**TASK DESCRIPTION:**
Search each line below for "brown", then return the lines where it appears.

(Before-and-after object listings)

Content starts

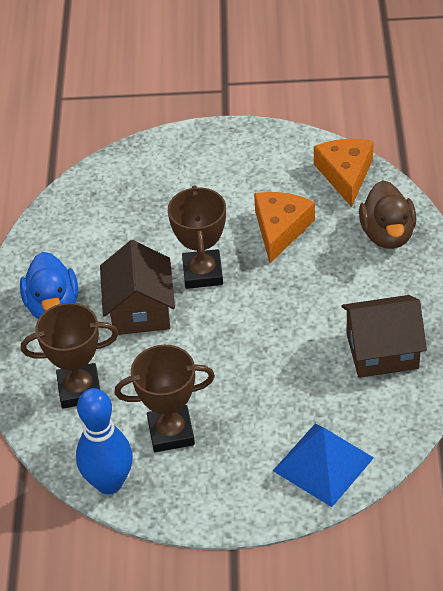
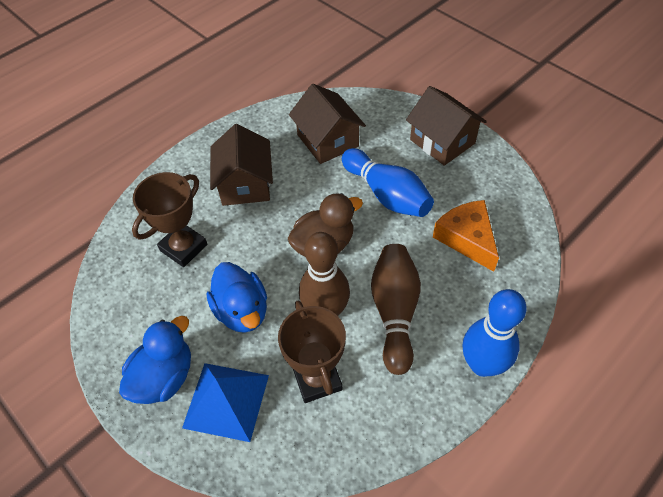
blue bowling pin: 1 -> 2
blue duck: 1 -> 2
brown bowling pin: 0 -> 2
brown house: 2 -> 3
brown trophy: 3 -> 2
orange cheese: 2 -> 1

Content ends

**ANSWER:**
brown bowling pin: 0 -> 2
brown house: 2 -> 3
brown trophy: 3 -> 2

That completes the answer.